• _SET EXERCISE_
Put the lines of the material below into a numbered list, skipping any blank lines and leaving out the pictures.

• _DATA IN THIS EXERCISE_
_ _ _ _ _

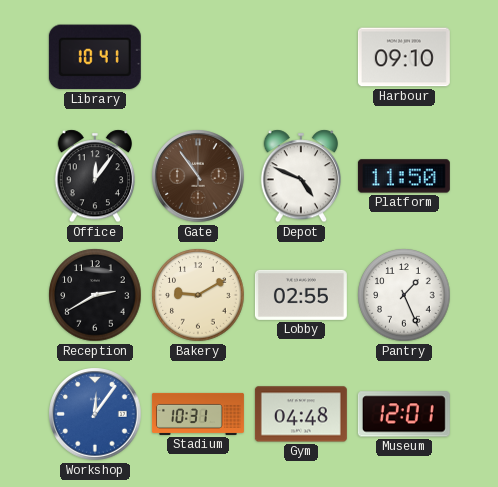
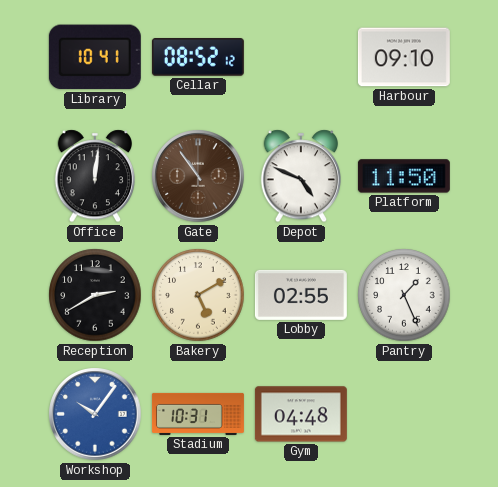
Cellar: none -> 08:52
Office: 12:06 -> 12:01
Bakery: 9:10 -> 5:10
Workshop: 12:06 -> 10:06
Museum: 12:01 -> none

_ _ _ _ _

• _THE COMPLETED TASK_
1. Cellar: none -> 08:52
2. Office: 12:06 -> 12:01
3. Bakery: 9:10 -> 5:10
4. Workshop: 12:06 -> 10:06
5. Museum: 12:01 -> none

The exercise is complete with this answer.